Segment Open

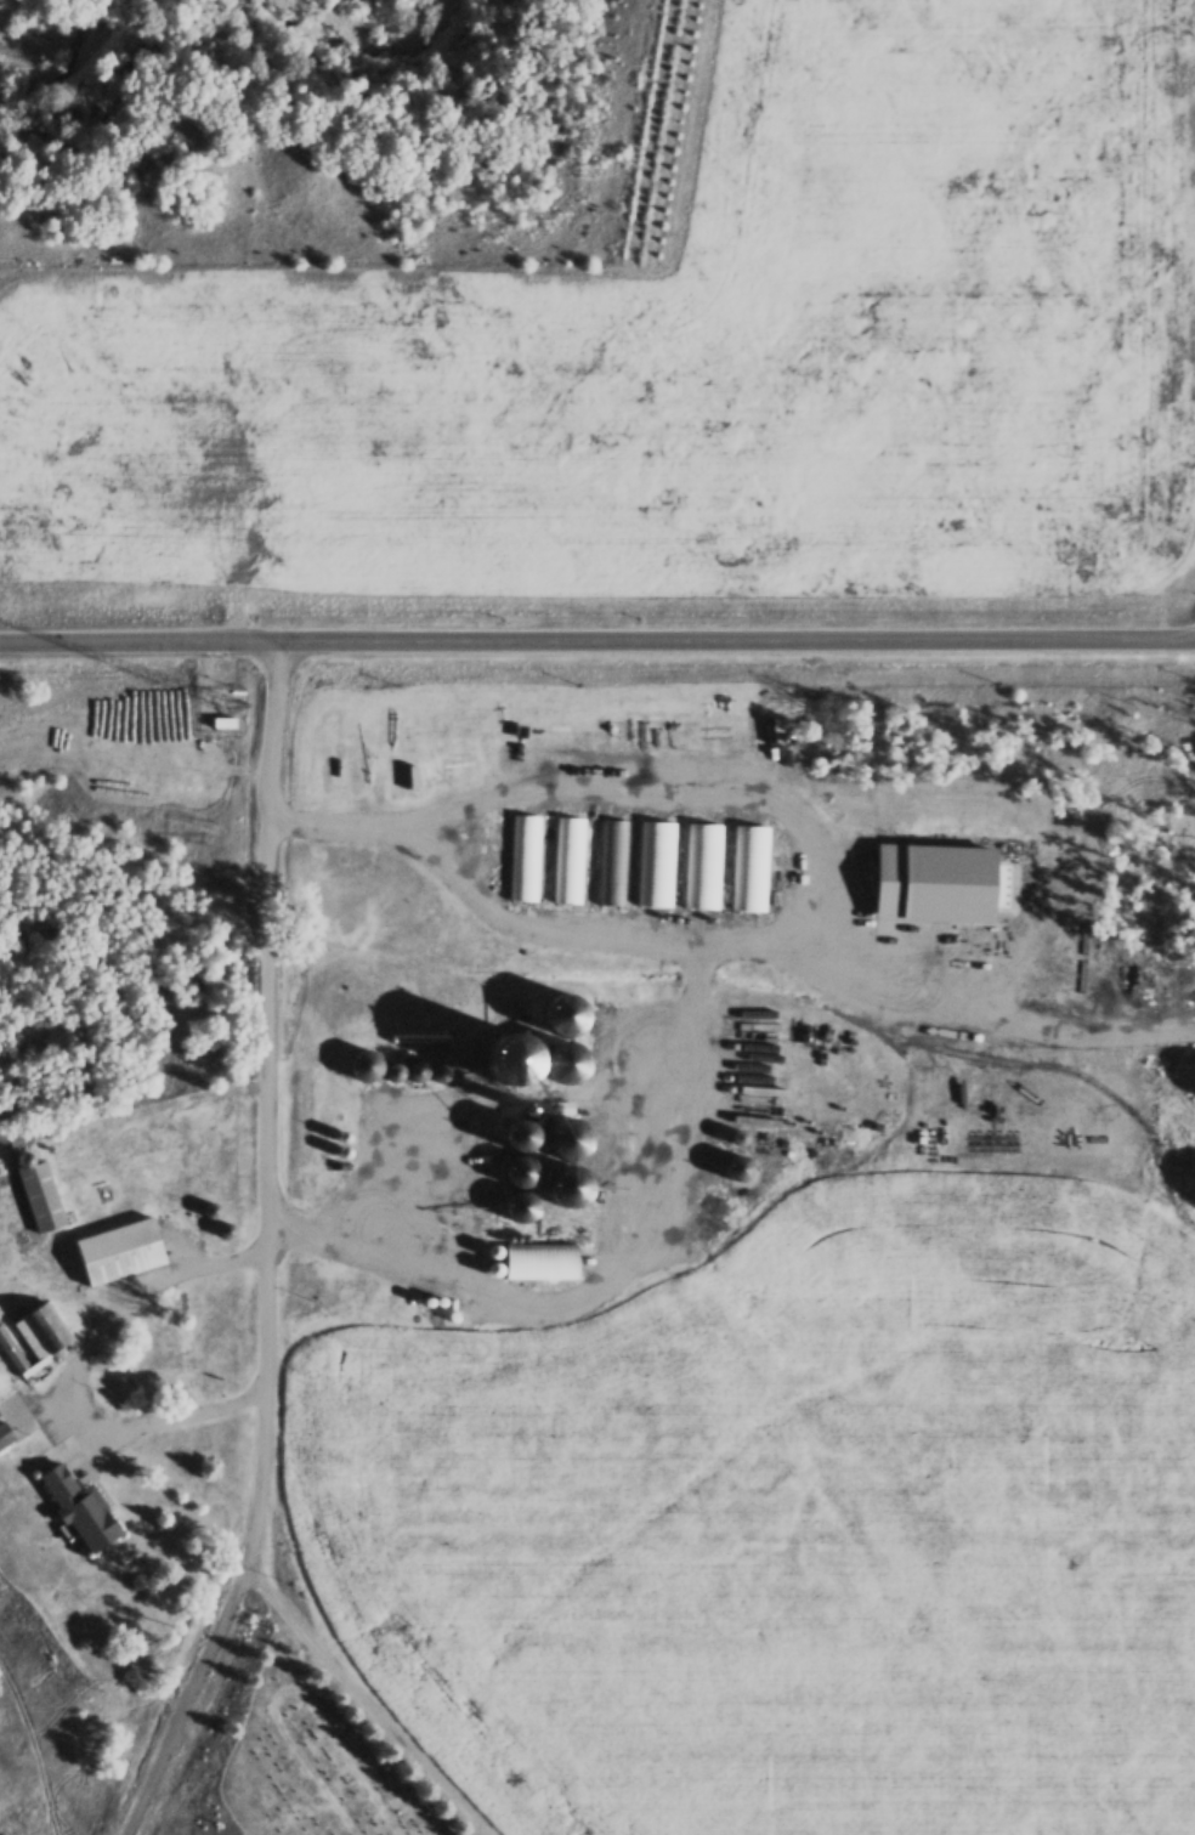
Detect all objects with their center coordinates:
building: (431, 318)
building: (997, 320)
building: (434, 353)
building: (431, 385)
building: (428, 422)
building: (427, 459)
building: (425, 494)
building: (425, 528)
road: (597, 631)
building: (428, 729)
building: (355, 739)
building: (535, 849)
building: (580, 849)
building: (624, 851)
building: (668, 853)
building: (715, 854)
building: (762, 857)
building: (951, 869)
building: (575, 1006)
silo: (575, 1006)
building: (473, 1045)
silo: (473, 1045)
building: (577, 1053)
silo: (577, 1053)
building: (377, 1058)
silo: (377, 1058)
building: (534, 1059)
silo: (534, 1059)
building: (430, 1061)
silo: (430, 1061)
building: (454, 1061)
silo: (454, 1061)
building: (406, 1063)
silo: (406, 1063)
building: (534, 1120)
silo: (534, 1120)
building: (582, 1122)
silo: (582, 1122)
building: (522, 1135)
building: (570, 1140)
building: (38, 1144)
silo: (38, 1144)
building: (536, 1159)
silo: (536, 1159)
building: (583, 1172)
silo: (583, 1172)
building: (523, 1173)
building: (564, 1183)
building: (58, 1186)
building: (40, 1194)
building: (536, 1196)
silo: (536, 1196)
building: (226, 1201)
silo: (226, 1201)
building: (523, 1208)
building: (242, 1219)
silo: (242, 1219)
building: (136, 1238)
road: (276, 1249)
building: (559, 1252)
building: (42, 1331)
building: (13, 1418)
building: (100, 1493)
building: (83, 1510)
road: (291, 1686)
road: (372, 1695)
park: (303, 1748)
road: (475, 1828)

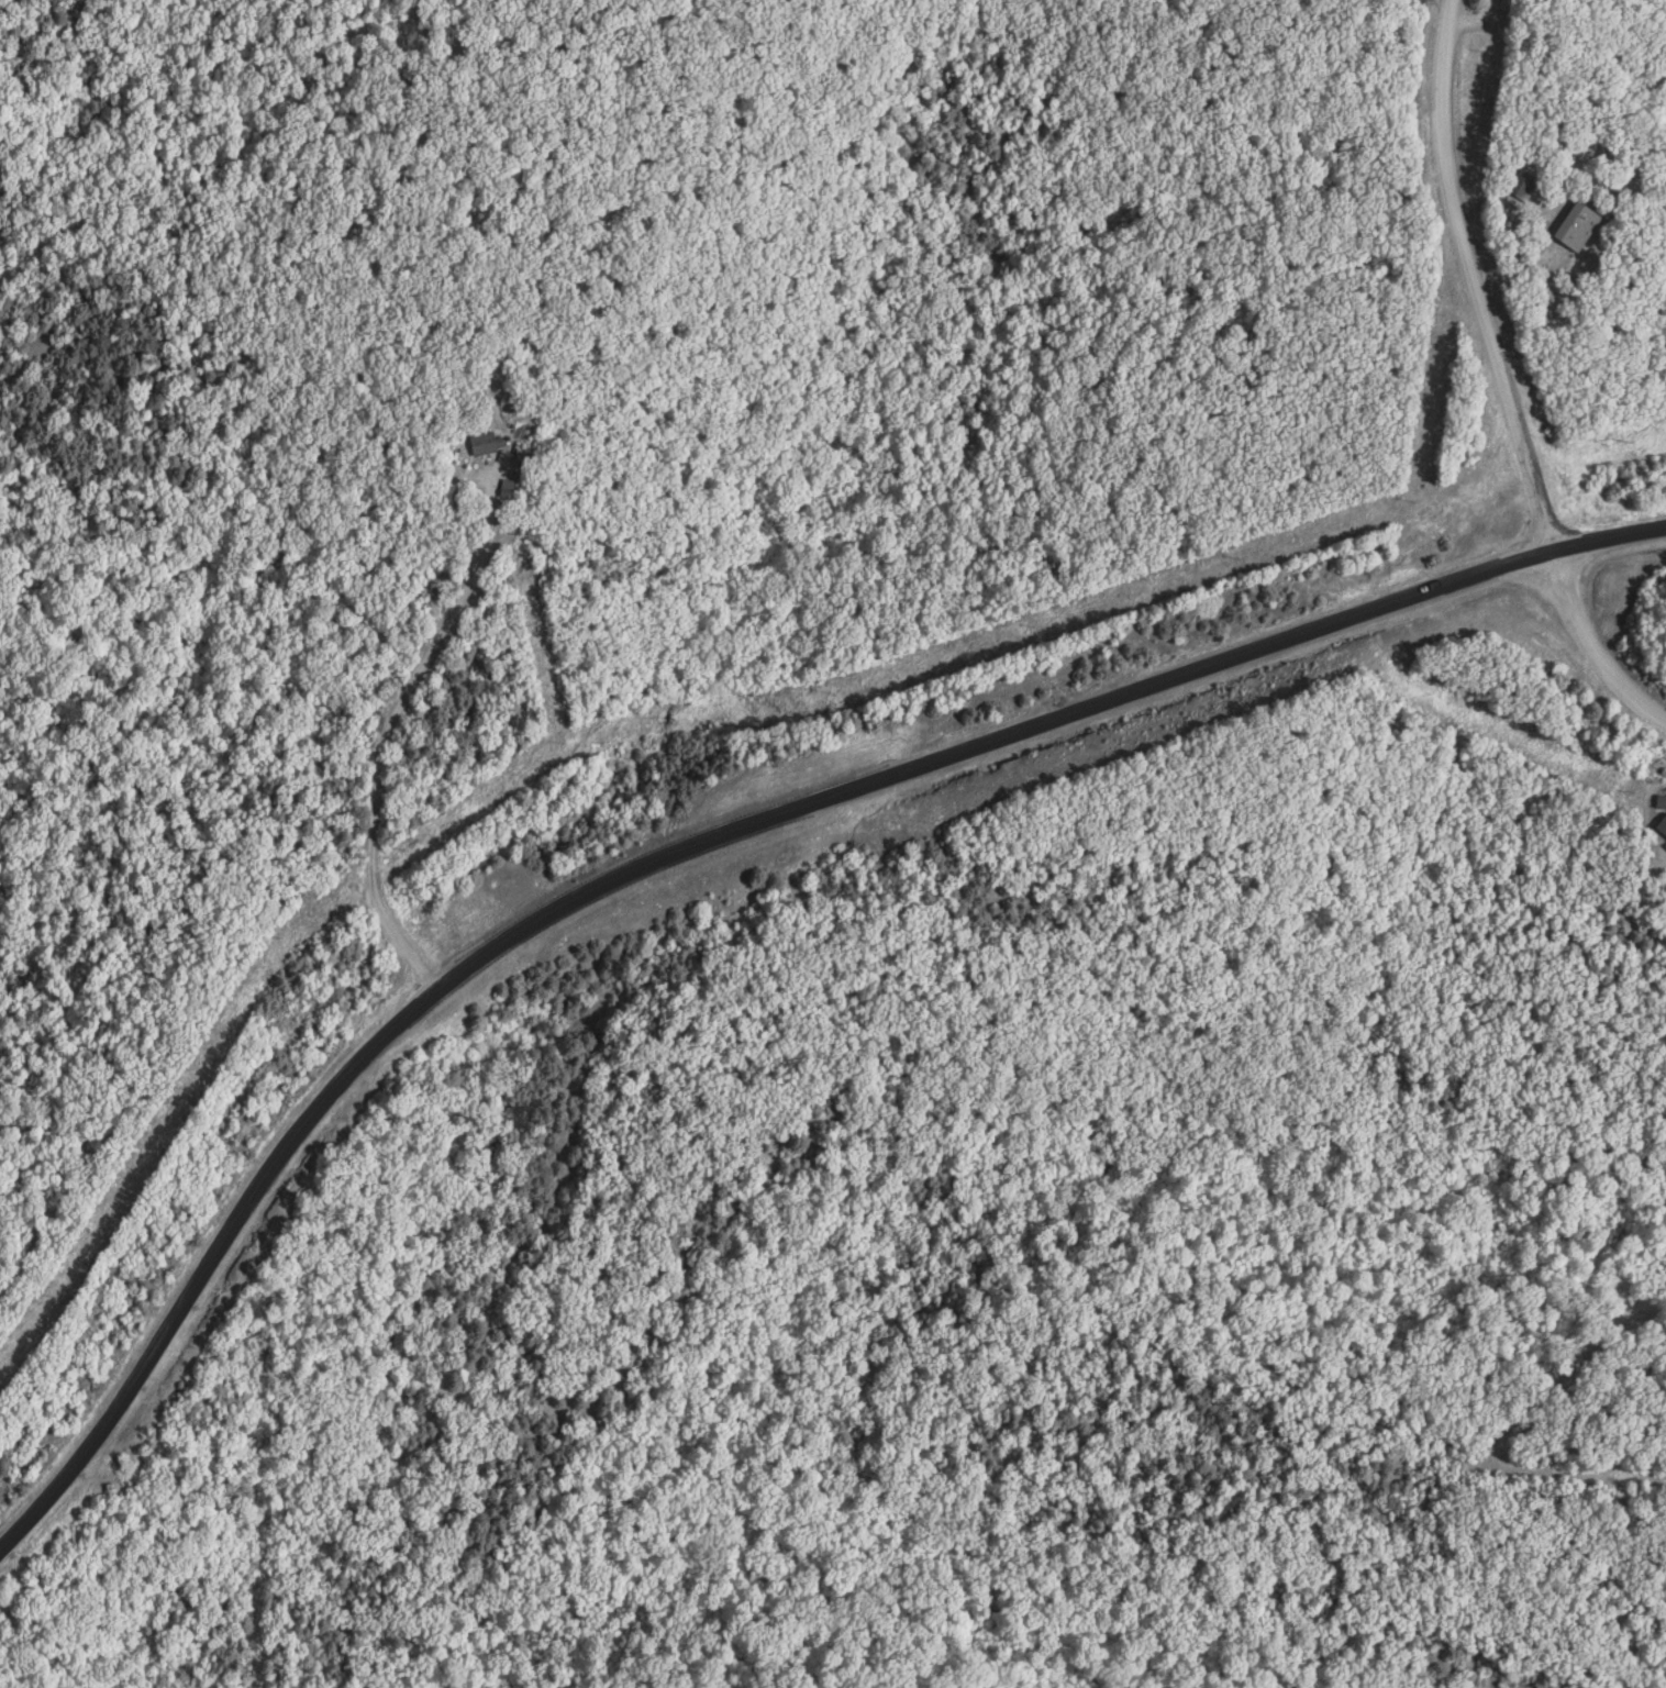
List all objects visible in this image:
building: (1526, 186)
building: (1581, 227)
road: (1504, 377)
building: (486, 445)
road: (702, 843)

Segment Closed

# Task instructions:
Please find all lines of the entries that hold the string "road" and copy them.

# Expected answer:
road: (597, 631)
road: (276, 1249)
road: (291, 1686)
road: (372, 1695)
road: (475, 1828)
road: (1504, 377)
road: (702, 843)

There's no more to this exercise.